→ **Task material**:
—————

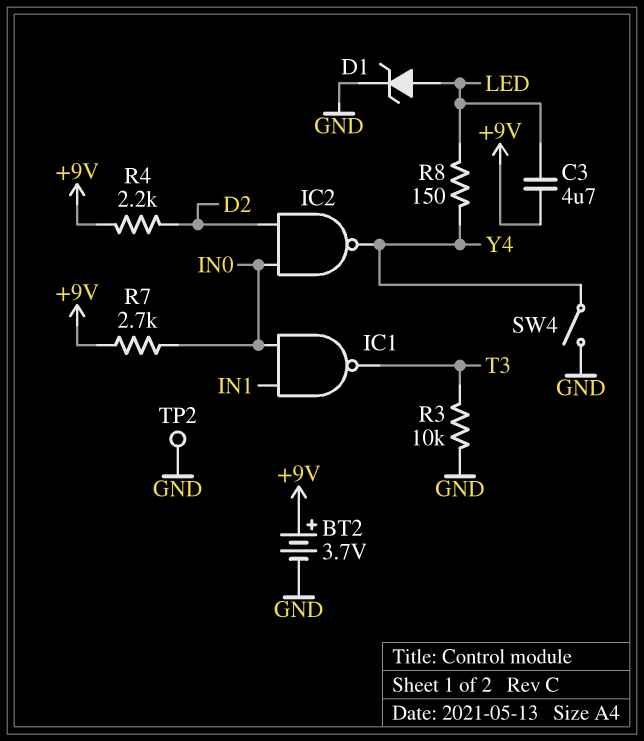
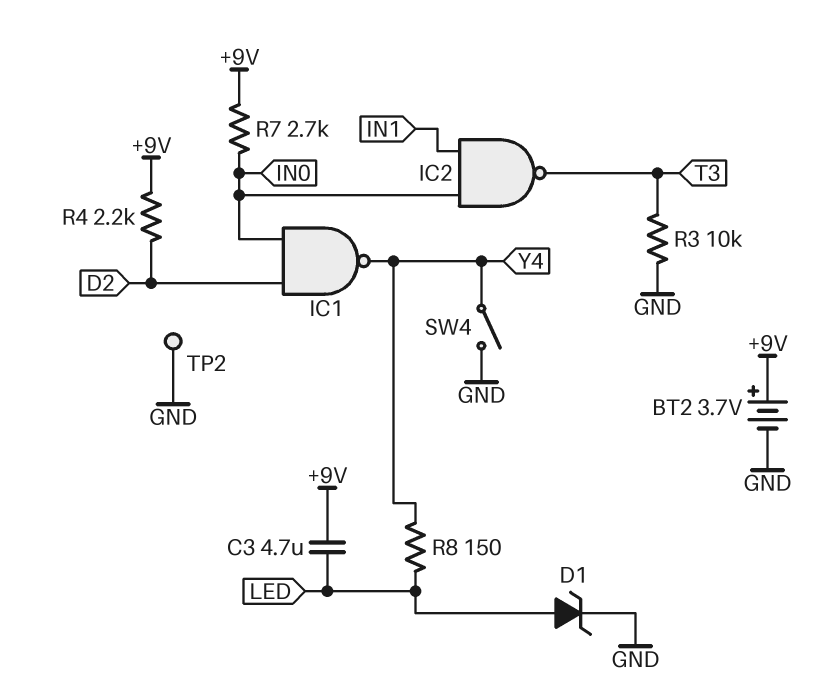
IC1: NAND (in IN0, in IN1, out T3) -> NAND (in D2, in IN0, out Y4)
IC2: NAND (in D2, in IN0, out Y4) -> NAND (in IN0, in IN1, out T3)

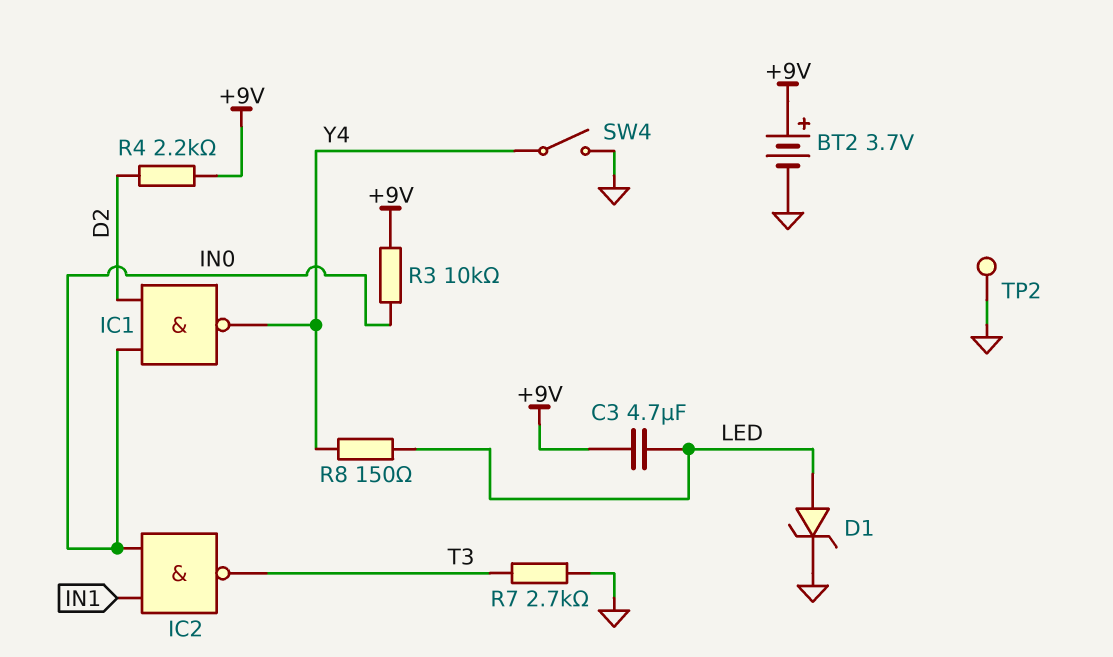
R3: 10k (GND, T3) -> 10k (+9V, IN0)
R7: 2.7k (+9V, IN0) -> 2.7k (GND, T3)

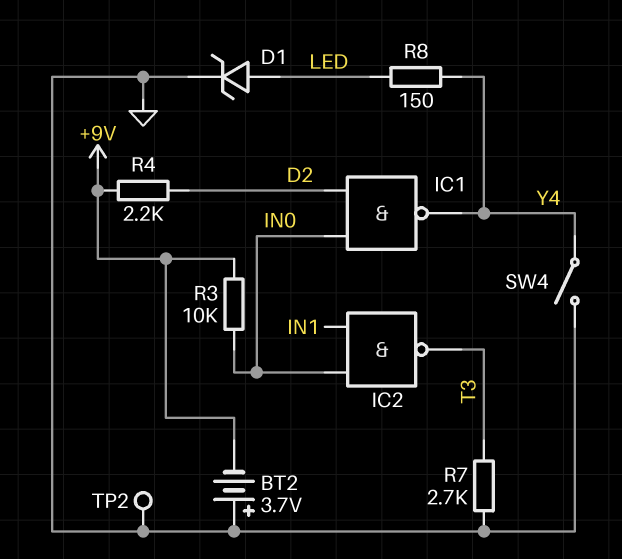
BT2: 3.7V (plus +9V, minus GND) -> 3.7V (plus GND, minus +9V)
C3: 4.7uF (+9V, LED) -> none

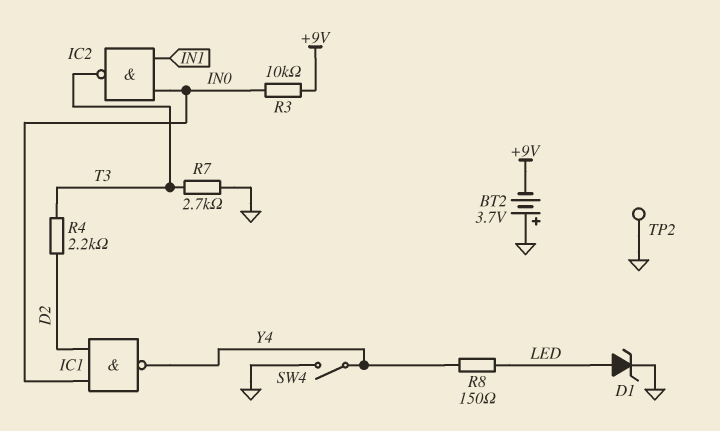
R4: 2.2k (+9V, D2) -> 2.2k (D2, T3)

—————

→ **Exercise details**: A faithful copy of every record is needed here. Leave the images out of it.

→ **Solved problem**:
IC1: NAND (in IN0, in IN1, out T3) -> NAND (in D2, in IN0, out Y4)
IC2: NAND (in D2, in IN0, out Y4) -> NAND (in IN0, in IN1, out T3)

R3: 10k (GND, T3) -> 10k (+9V, IN0)
R7: 2.7k (+9V, IN0) -> 2.7k (GND, T3)

BT2: 3.7V (plus +9V, minus GND) -> 3.7V (plus GND, minus +9V)
C3: 4.7uF (+9V, LED) -> none

R4: 2.2k (+9V, D2) -> 2.2k (D2, T3)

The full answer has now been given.